§ What to work on
For the entries that follow, restate word for word the line containing "MATRIX3 pin CLK: SCL -> 5", the line containing "RGB: SMD5050 -> KY-009", and every line that lies between them.
[Records to use Boundary: Start]
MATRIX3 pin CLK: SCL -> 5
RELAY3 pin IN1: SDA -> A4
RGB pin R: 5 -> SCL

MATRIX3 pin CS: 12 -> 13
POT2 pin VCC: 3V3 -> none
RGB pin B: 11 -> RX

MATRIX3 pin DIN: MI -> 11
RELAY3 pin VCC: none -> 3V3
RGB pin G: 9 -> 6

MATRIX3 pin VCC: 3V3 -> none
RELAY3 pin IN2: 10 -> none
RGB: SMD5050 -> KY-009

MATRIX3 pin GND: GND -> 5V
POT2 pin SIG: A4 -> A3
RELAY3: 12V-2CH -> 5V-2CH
[Records to use Boundary: End]
[Records to use Boundary: Start]
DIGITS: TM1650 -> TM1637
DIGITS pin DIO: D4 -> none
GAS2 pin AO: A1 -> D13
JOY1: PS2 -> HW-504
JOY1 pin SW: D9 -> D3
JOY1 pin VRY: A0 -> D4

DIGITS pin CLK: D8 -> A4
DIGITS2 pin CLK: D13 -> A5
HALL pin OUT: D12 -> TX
[Records to use Boundary: End]
[Records to use Boundary: Start]
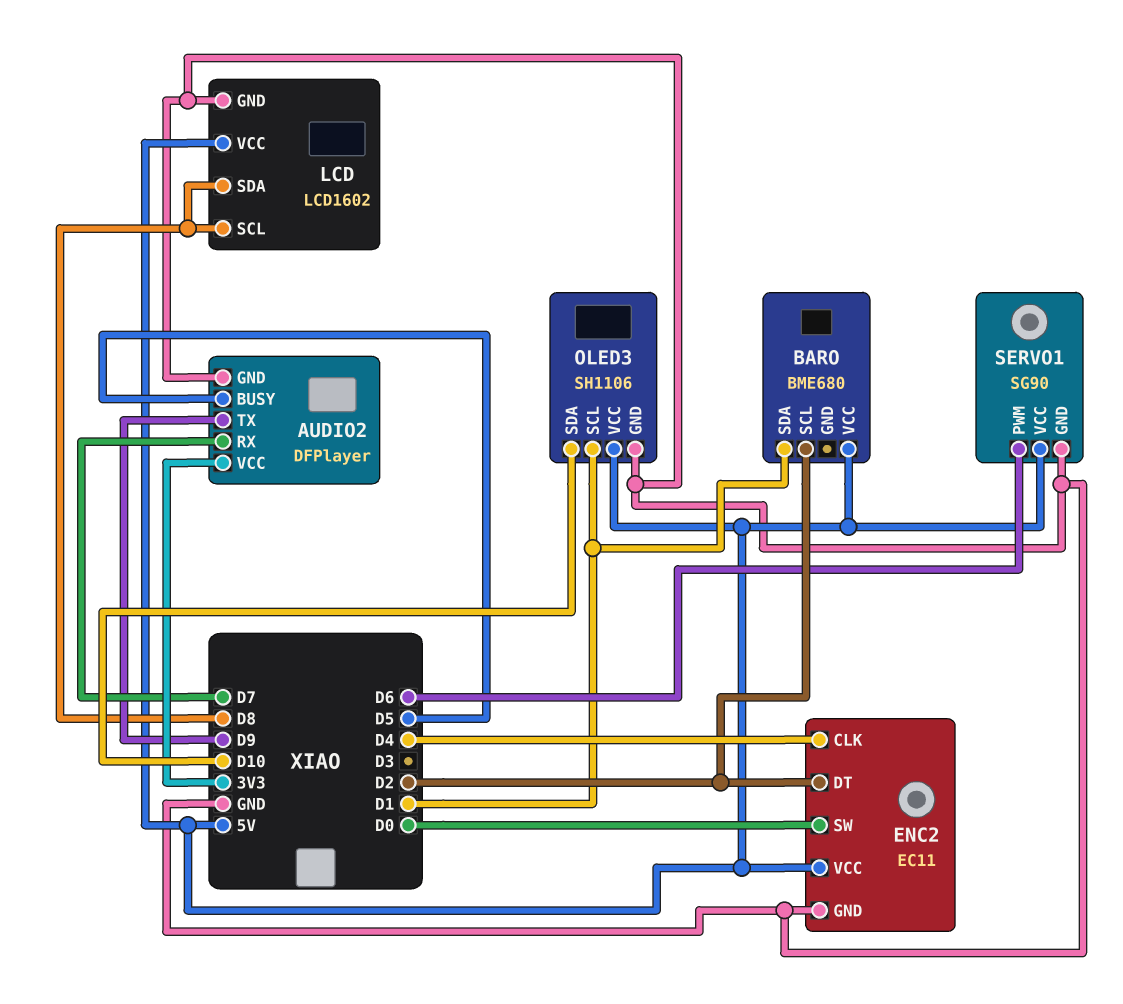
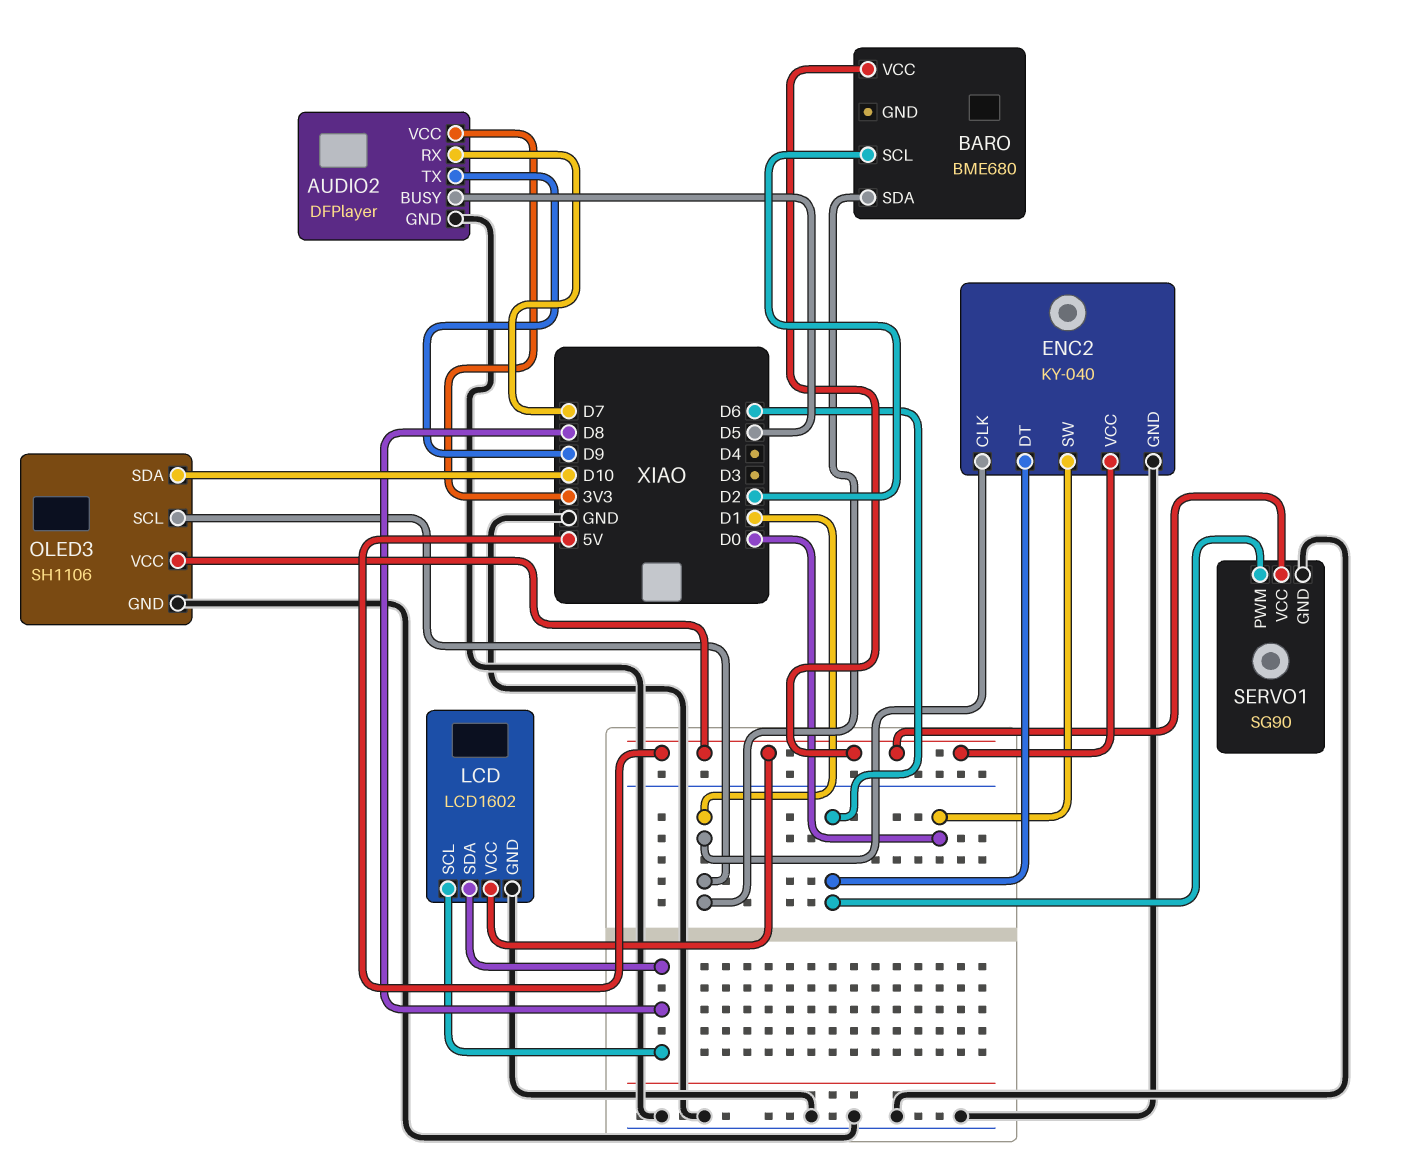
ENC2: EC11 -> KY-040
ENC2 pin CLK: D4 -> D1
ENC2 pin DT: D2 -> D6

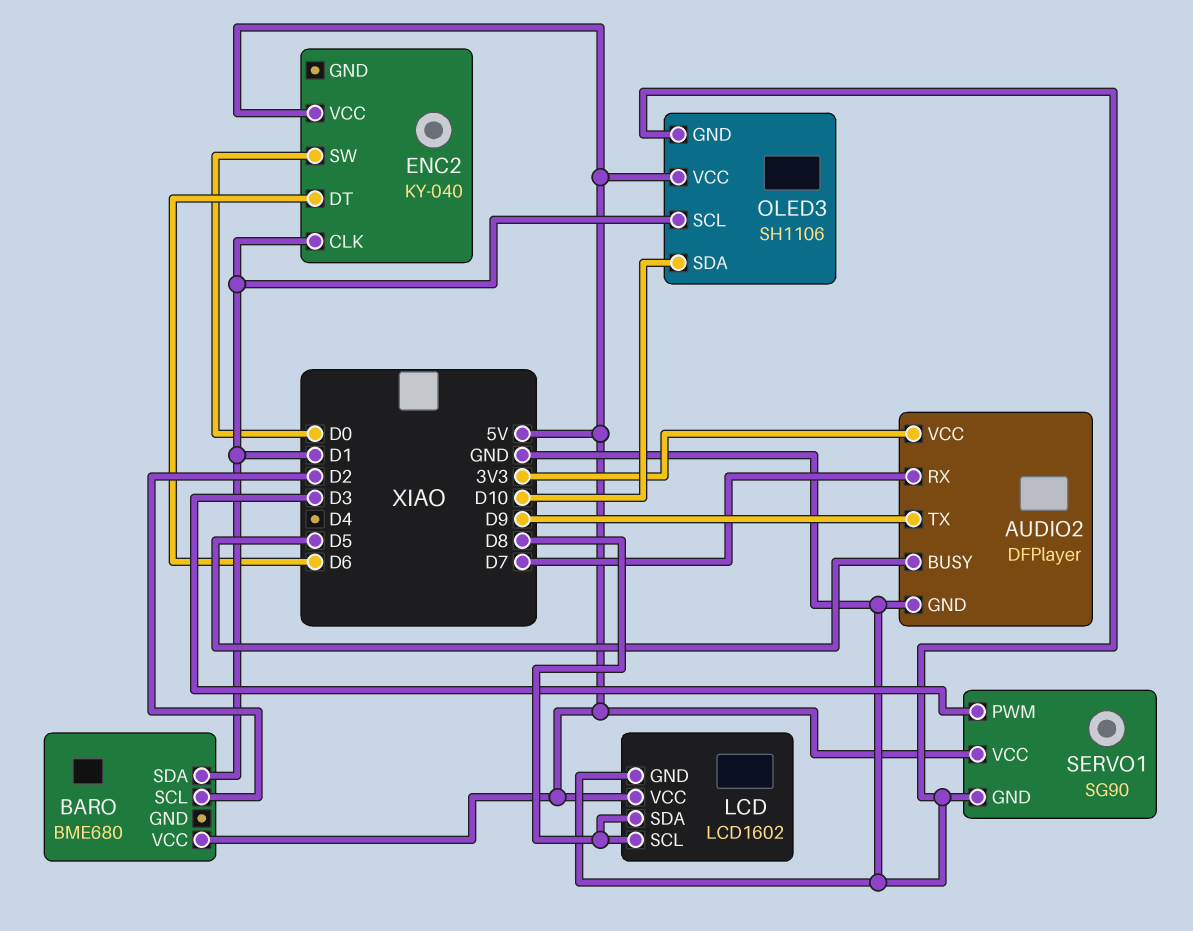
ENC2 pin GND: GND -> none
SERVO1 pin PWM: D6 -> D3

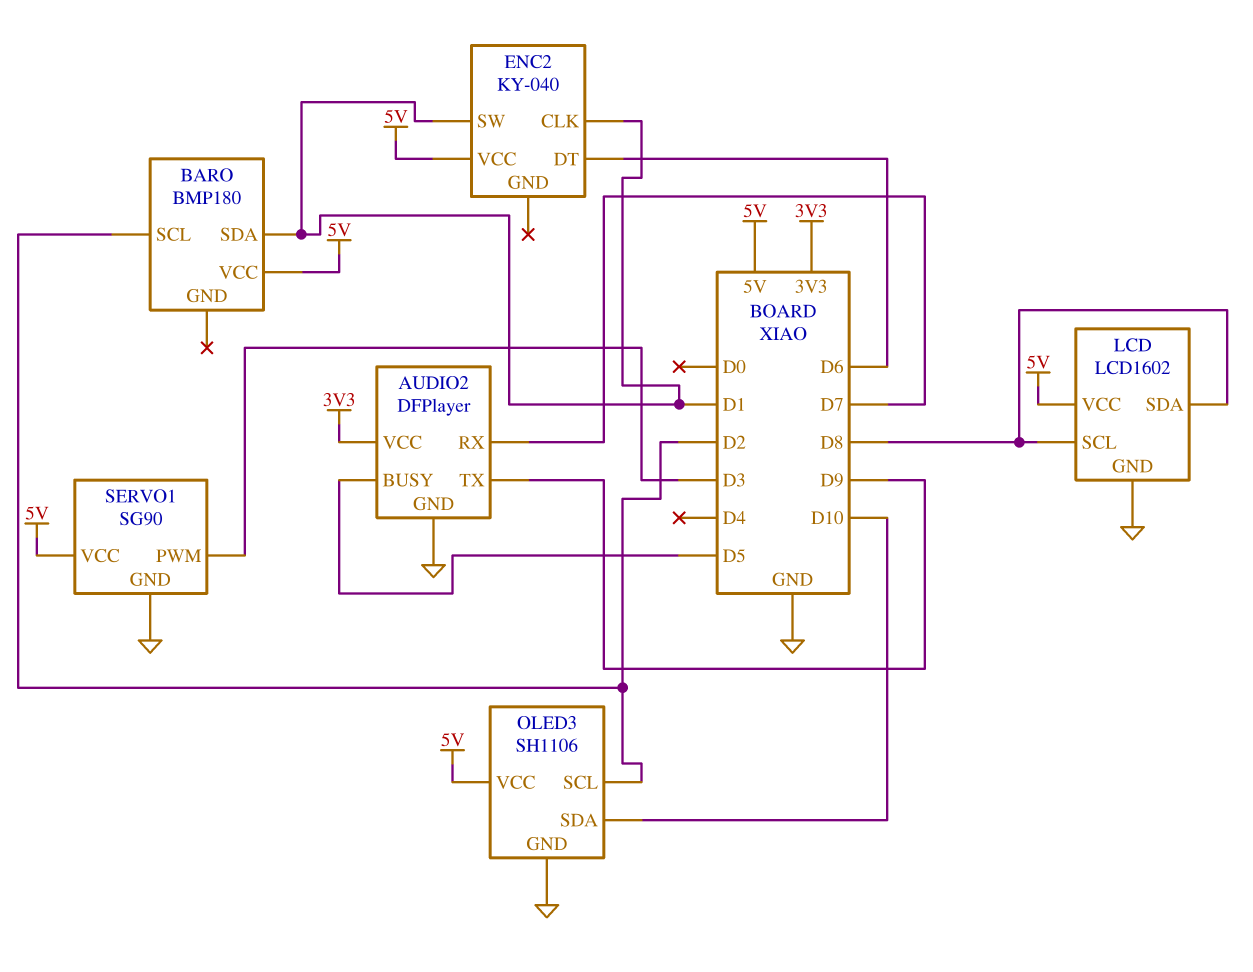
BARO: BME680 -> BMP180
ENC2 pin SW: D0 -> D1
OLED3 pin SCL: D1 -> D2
[Records to use Boundary: End]
§ Answer area
MATRIX3 pin CLK: SCL -> 5
RELAY3 pin IN1: SDA -> A4
RGB pin R: 5 -> SCL

MATRIX3 pin CS: 12 -> 13
POT2 pin VCC: 3V3 -> none
RGB pin B: 11 -> RX

MATRIX3 pin DIN: MI -> 11
RELAY3 pin VCC: none -> 3V3
RGB pin G: 9 -> 6

MATRIX3 pin VCC: 3V3 -> none
RELAY3 pin IN2: 10 -> none
RGB: SMD5050 -> KY-009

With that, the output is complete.